(Object matching data)

....................

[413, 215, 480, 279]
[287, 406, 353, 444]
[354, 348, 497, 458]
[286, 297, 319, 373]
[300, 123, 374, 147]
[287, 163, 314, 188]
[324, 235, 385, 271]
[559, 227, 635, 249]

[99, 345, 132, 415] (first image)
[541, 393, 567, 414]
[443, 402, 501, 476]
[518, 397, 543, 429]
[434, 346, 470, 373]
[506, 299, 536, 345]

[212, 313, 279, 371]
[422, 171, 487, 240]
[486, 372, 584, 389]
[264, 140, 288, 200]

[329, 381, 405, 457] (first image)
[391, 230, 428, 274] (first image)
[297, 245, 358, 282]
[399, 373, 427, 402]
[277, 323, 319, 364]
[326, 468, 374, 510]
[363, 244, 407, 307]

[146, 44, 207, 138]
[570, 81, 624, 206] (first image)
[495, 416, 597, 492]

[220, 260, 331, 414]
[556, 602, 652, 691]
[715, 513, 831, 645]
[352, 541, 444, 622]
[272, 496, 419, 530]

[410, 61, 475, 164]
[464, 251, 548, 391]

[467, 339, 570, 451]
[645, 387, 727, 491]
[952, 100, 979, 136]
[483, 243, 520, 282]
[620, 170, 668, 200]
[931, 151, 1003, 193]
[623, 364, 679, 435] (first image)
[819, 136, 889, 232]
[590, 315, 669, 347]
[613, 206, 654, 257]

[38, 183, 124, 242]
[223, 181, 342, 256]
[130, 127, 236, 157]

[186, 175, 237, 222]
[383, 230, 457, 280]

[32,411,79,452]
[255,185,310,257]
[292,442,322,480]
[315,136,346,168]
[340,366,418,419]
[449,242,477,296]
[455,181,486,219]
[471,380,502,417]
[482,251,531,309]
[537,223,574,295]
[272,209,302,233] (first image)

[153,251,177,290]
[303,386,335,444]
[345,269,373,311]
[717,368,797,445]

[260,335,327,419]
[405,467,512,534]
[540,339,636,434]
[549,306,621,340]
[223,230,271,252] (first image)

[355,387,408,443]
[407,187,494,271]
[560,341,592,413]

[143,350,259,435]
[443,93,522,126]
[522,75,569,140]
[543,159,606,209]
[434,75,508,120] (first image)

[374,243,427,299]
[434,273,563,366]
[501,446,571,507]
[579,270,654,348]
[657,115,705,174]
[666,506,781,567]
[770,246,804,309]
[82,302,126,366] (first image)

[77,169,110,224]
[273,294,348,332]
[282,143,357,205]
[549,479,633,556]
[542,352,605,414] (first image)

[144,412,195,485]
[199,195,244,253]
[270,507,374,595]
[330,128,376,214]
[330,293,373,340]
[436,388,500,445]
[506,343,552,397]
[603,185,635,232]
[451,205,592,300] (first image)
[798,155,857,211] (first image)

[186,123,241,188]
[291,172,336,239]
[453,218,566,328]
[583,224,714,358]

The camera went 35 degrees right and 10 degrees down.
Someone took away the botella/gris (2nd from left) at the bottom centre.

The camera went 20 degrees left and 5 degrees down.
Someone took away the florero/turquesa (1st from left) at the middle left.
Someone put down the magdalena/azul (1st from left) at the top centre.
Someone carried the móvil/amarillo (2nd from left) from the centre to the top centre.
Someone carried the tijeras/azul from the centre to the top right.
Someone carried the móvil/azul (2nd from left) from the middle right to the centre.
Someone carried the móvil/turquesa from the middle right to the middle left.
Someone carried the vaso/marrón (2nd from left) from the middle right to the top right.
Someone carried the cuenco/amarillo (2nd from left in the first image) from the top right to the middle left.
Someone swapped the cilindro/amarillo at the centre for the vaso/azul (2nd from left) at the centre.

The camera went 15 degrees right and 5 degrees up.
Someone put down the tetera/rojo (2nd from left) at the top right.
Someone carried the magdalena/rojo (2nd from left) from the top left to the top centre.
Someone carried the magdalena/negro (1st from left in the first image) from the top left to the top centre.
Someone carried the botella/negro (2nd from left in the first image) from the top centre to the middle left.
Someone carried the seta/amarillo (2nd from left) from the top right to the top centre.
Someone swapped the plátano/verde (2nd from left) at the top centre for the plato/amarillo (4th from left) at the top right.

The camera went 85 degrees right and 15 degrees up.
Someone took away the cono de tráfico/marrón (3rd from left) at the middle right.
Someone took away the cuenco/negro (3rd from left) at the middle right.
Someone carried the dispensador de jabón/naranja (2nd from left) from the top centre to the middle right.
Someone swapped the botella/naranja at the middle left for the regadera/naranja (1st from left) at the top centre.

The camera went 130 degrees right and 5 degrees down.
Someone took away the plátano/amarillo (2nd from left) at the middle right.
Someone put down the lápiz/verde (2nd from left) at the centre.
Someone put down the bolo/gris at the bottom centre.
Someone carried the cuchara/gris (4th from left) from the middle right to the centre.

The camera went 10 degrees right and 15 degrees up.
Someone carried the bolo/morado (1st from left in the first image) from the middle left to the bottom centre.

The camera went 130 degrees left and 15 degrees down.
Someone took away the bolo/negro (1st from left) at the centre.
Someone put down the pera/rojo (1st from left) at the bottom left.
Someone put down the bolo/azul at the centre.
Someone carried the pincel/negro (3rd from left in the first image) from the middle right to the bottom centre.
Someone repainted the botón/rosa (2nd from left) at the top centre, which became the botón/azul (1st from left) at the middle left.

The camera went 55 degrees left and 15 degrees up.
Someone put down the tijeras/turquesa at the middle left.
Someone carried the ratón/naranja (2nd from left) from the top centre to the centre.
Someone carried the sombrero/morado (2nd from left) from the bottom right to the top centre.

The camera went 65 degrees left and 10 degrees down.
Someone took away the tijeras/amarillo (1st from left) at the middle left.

....................

HOW TO COMPLETE THIS TASK: Your answer should consist only of the lines above between the line holding "[292,442,322,480]" and the line holding "[537,223,574,295]", inclusive, each transcribed exactly.

SOLUTION FOR THIS EXERCISE:
[292,442,322,480]
[315,136,346,168]
[340,366,418,419]
[449,242,477,296]
[455,181,486,219]
[471,380,502,417]
[482,251,531,309]
[537,223,574,295]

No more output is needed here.